Activity: Could you output the entries that follow exactly, omitting any pictures they contain?

Stored entries:

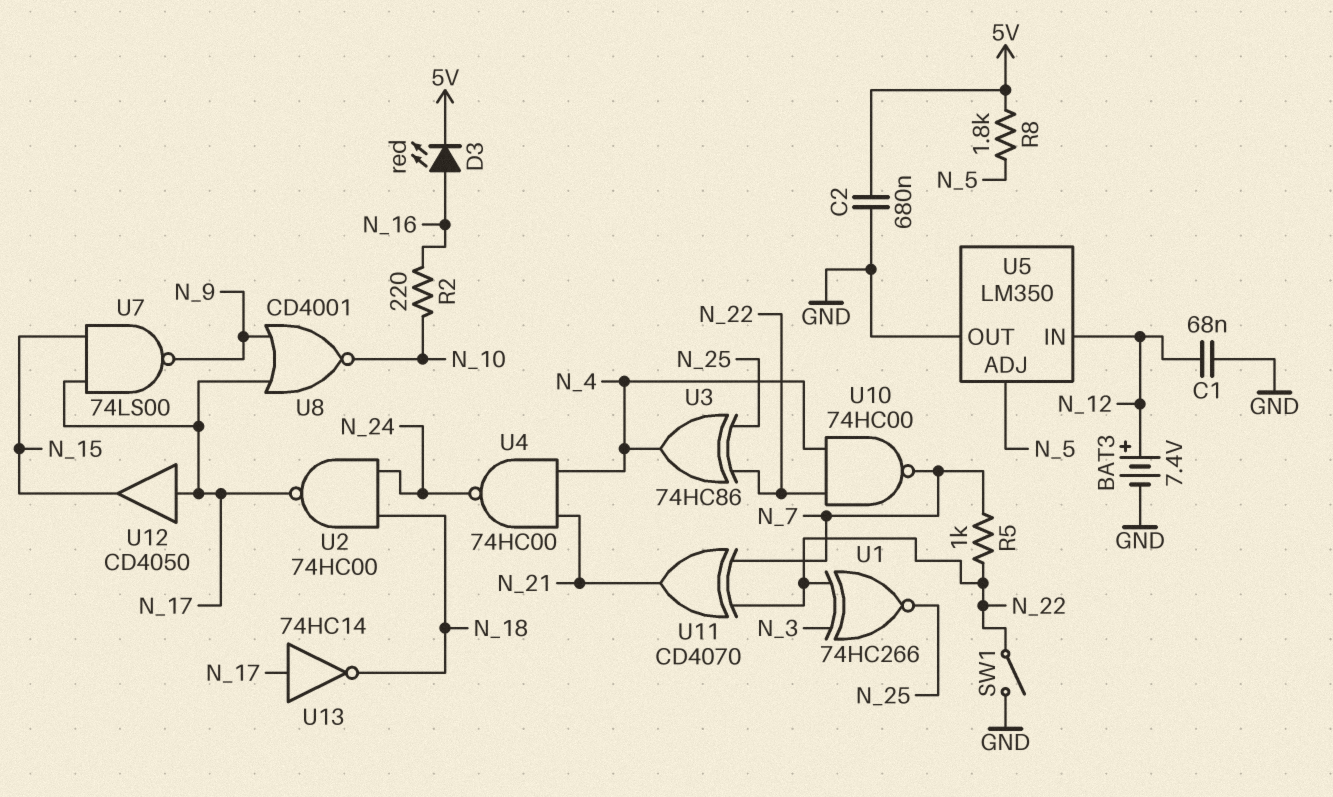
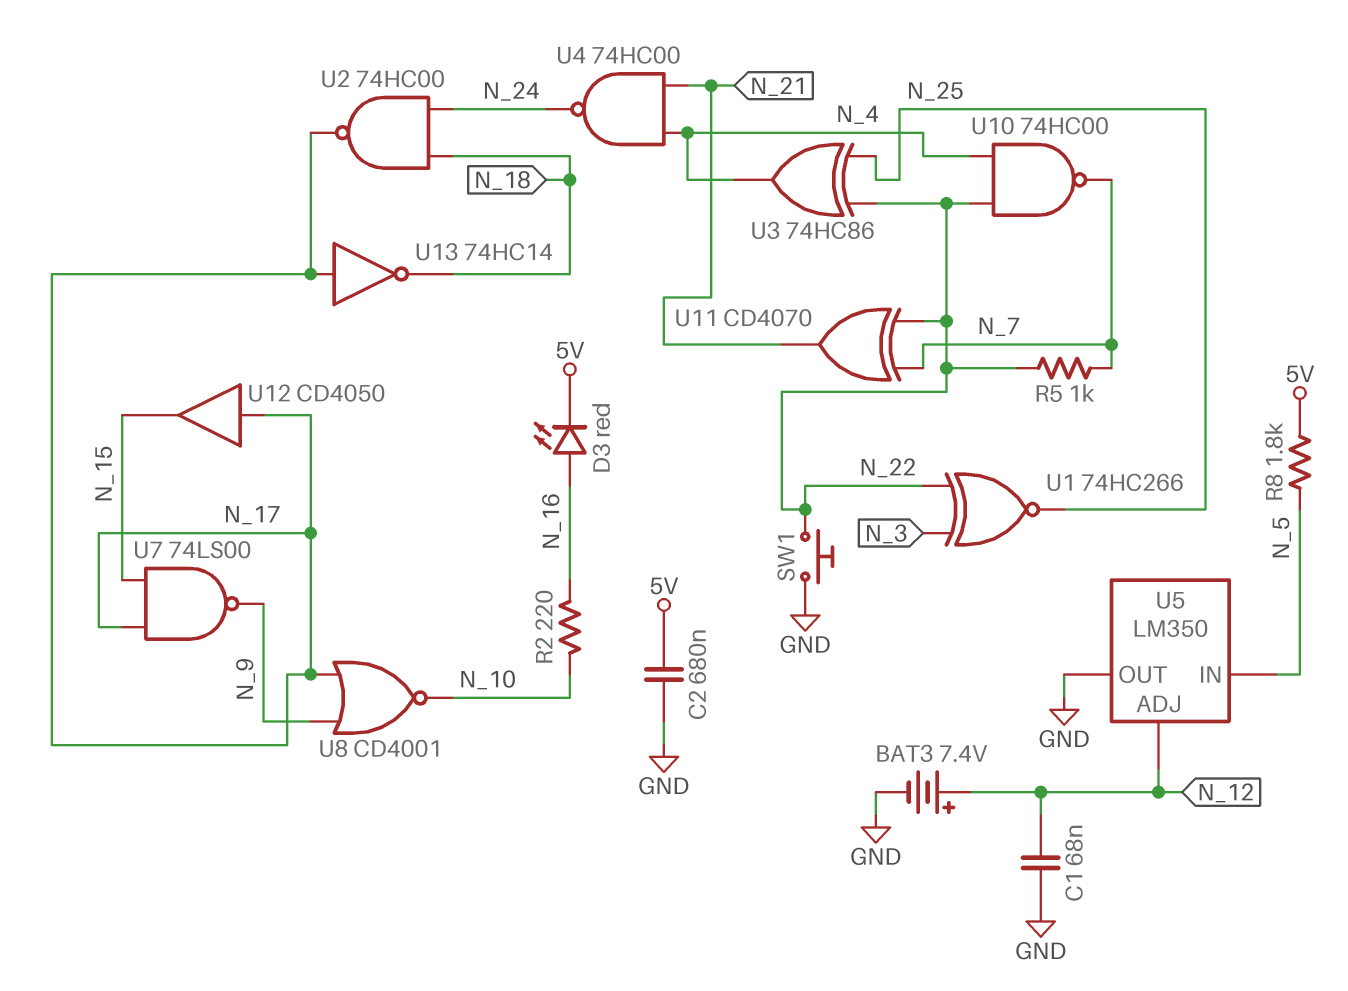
SW1: switch (GND, N_22) -> button (GND, N_22)
U5 pin ADJ: N_5 -> N_12
U5 pin IN: N_12 -> N_5

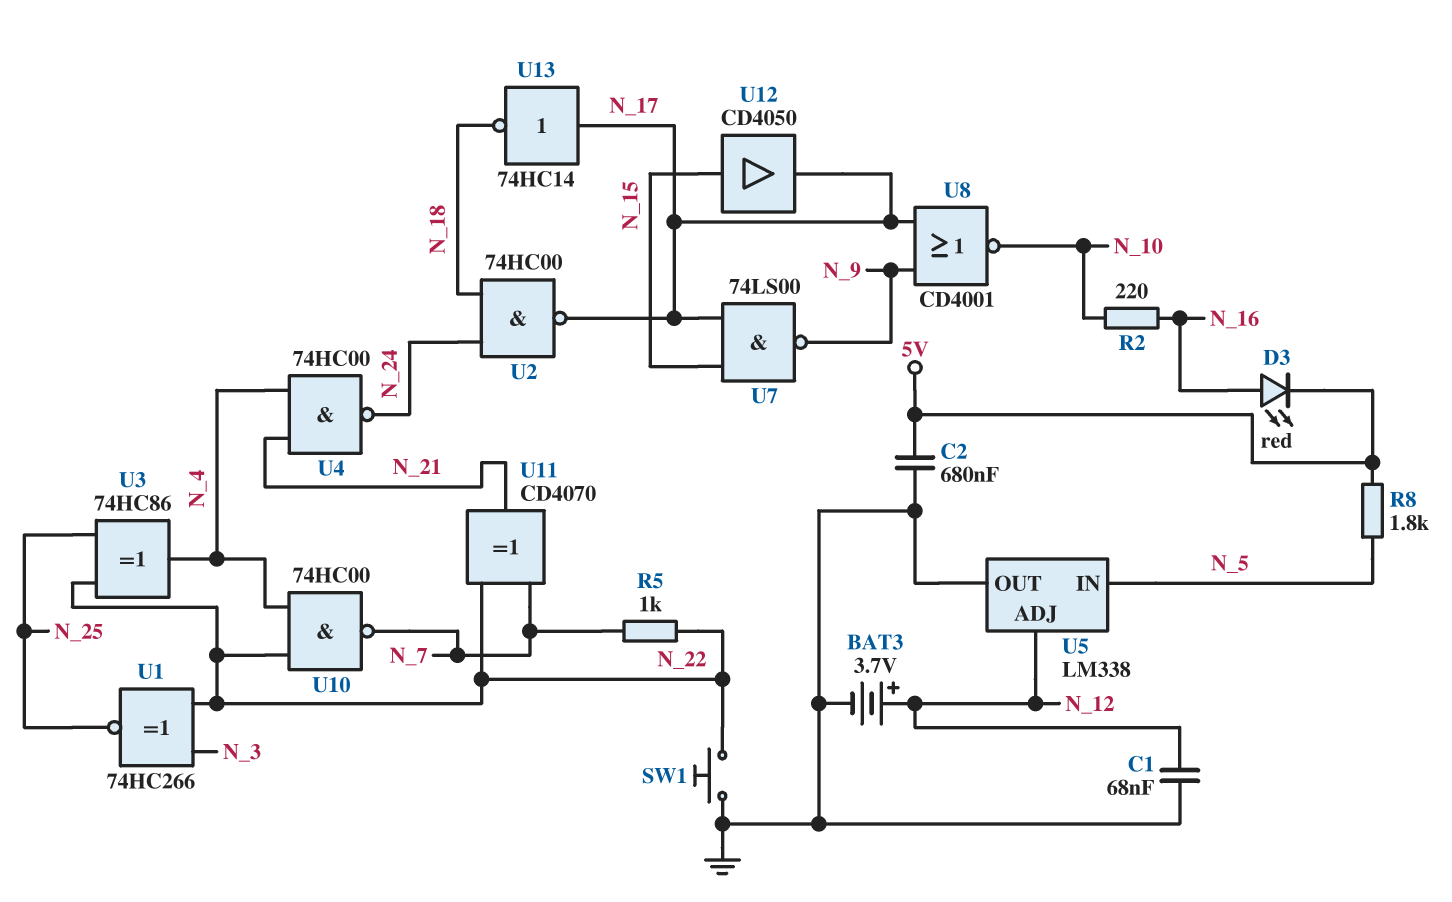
BAT3: 7.4V (plus N_12, minus GND) -> 3.7V (plus N_12, minus GND)
U5: LM350 -> LM338
U12: buffer CD4050 (in N_17, out N_15) -> buffer CD4050 (in N_15, out N_17)

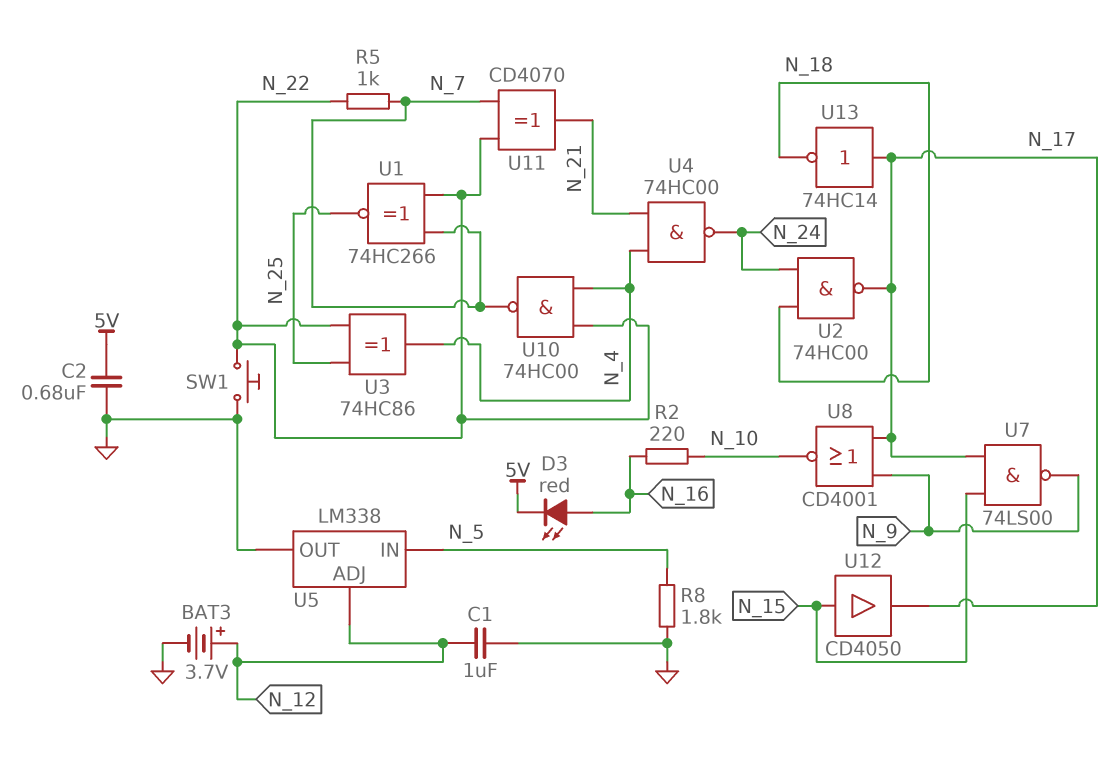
C1: 68nF (GND, N_12) -> 1uF (GND, N_12)
R8: 1.8k (5V, N_5) -> 1.8k (GND, N_5)
U1: XNOR 74HC266 (in N_3, in N_22, out N_25) -> XNOR 74HC266 (in N_7, in N_22, out N_25)

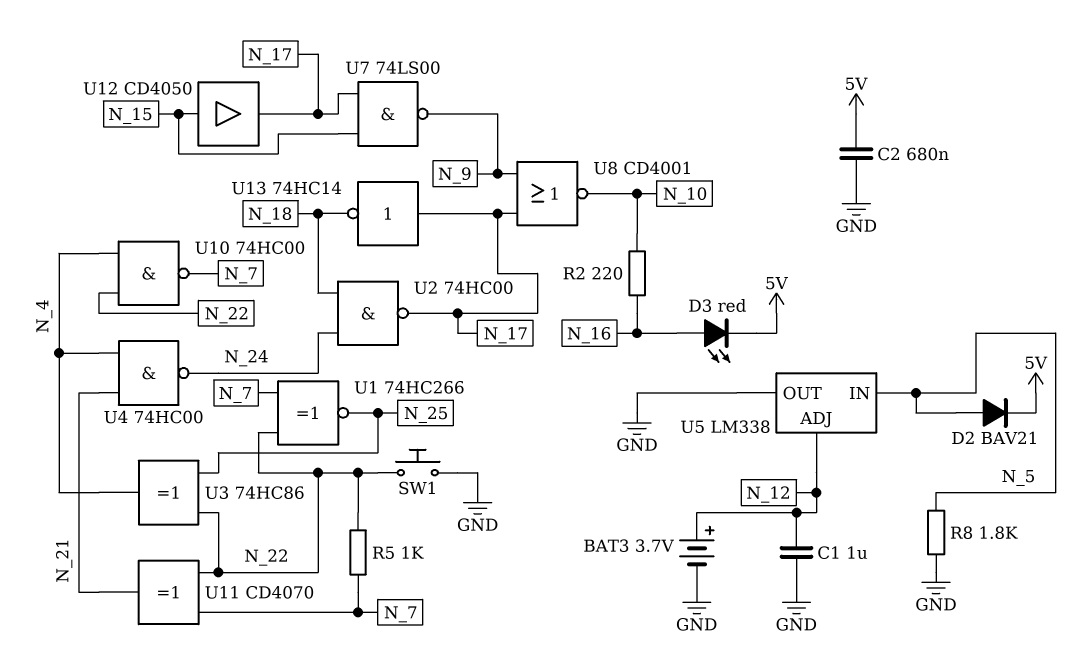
D2: none -> diode BAV21 (A N_5, K 5V)

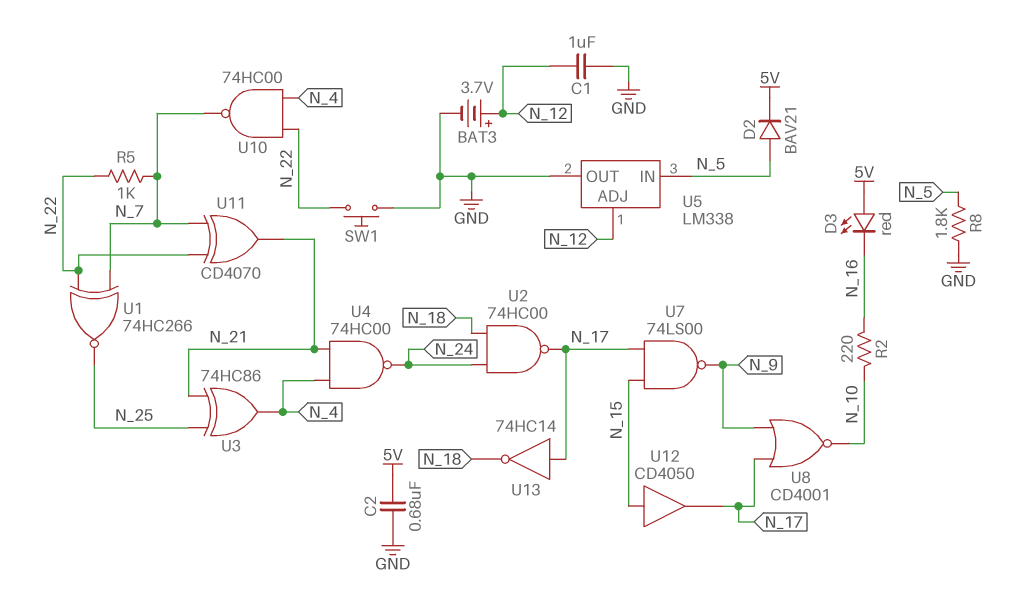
D3: LED red (A N_16, K 5V) -> LED red (A 5V, K N_16)
U3: XOR 74HC86 (in N_22, in N_25, out N_4) -> XOR 74HC86 (in N_21, in N_25, out N_4)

Solution to this exercise:
SW1: switch (GND, N_22) -> button (GND, N_22)
U5 pin ADJ: N_5 -> N_12
U5 pin IN: N_12 -> N_5

BAT3: 7.4V (plus N_12, minus GND) -> 3.7V (plus N_12, minus GND)
U5: LM350 -> LM338
U12: buffer CD4050 (in N_17, out N_15) -> buffer CD4050 (in N_15, out N_17)

C1: 68nF (GND, N_12) -> 1uF (GND, N_12)
R8: 1.8k (5V, N_5) -> 1.8k (GND, N_5)
U1: XNOR 74HC266 (in N_3, in N_22, out N_25) -> XNOR 74HC266 (in N_7, in N_22, out N_25)

D2: none -> diode BAV21 (A N_5, K 5V)

D3: LED red (A N_16, K 5V) -> LED red (A 5V, K N_16)
U3: XOR 74HC86 (in N_22, in N_25, out N_4) -> XOR 74HC86 (in N_21, in N_25, out N_4)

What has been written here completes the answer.